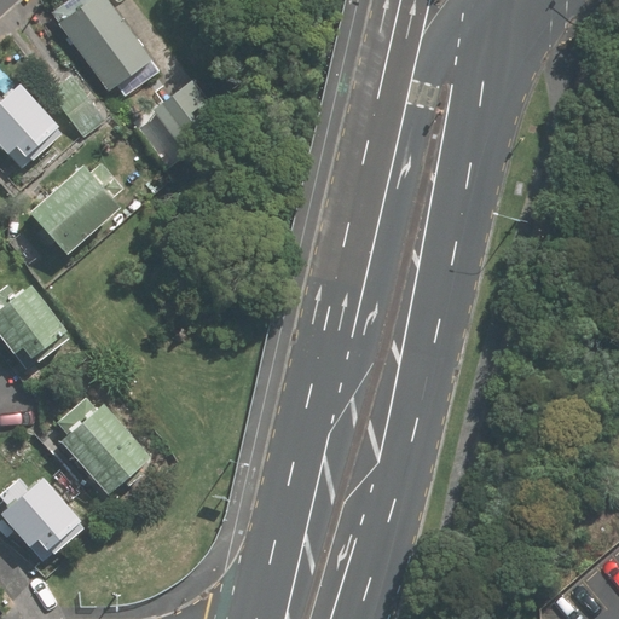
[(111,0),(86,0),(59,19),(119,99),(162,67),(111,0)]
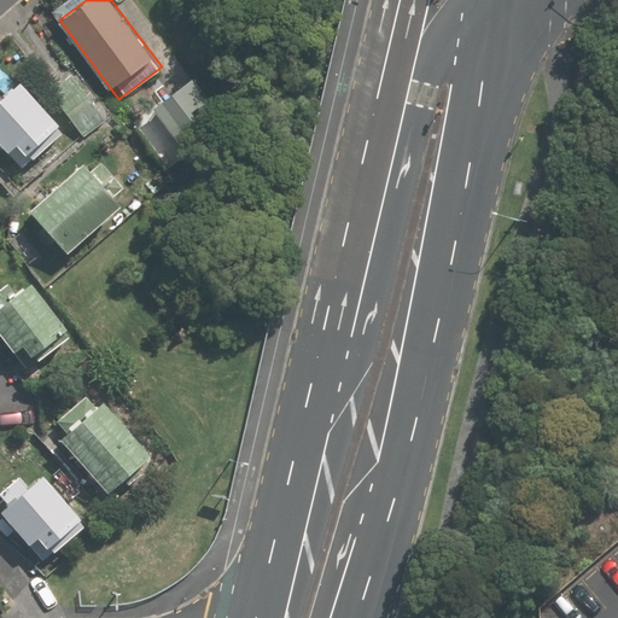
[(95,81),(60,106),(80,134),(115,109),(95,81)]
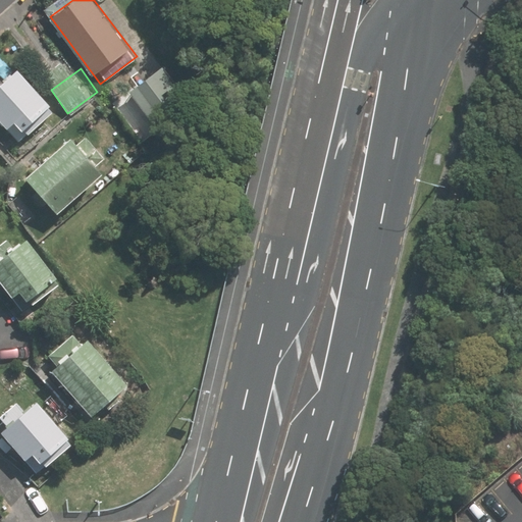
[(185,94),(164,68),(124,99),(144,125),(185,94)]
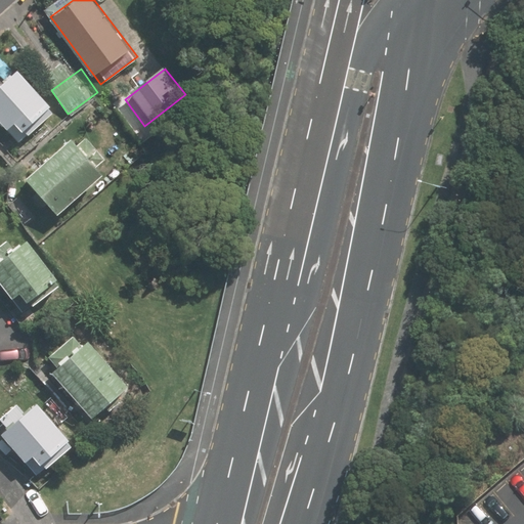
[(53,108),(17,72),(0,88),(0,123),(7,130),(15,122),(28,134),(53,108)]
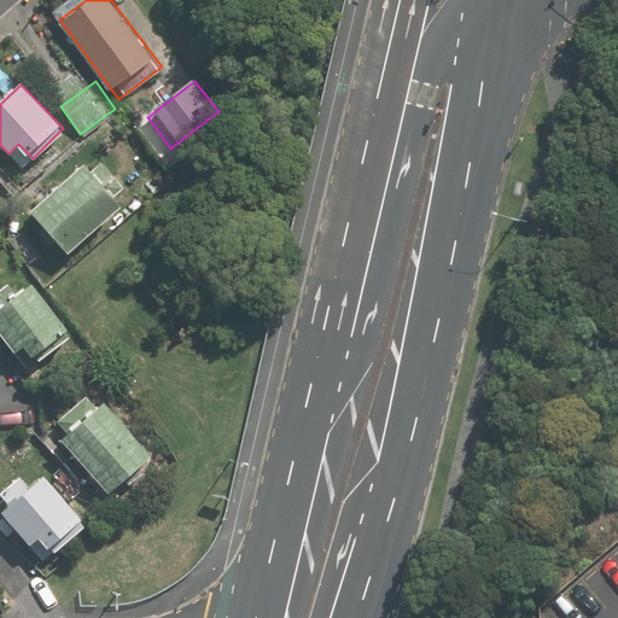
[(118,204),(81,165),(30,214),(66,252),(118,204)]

---+---

• **AIM OF THE EXERCISE**
Beginning with the line that contains "[(185,94),(164,68),(124,99),(144,125),(185,94)]", output every line down to the last line of the entries above exactly as written, apart from the pictures.

• **TASK RESPONSE**
[(185,94),(164,68),(124,99),(144,125),(185,94)]
[(53,108),(17,72),(0,88),(0,123),(7,130),(15,122),(28,134),(53,108)]
[(118,204),(81,165),(30,214),(66,252),(118,204)]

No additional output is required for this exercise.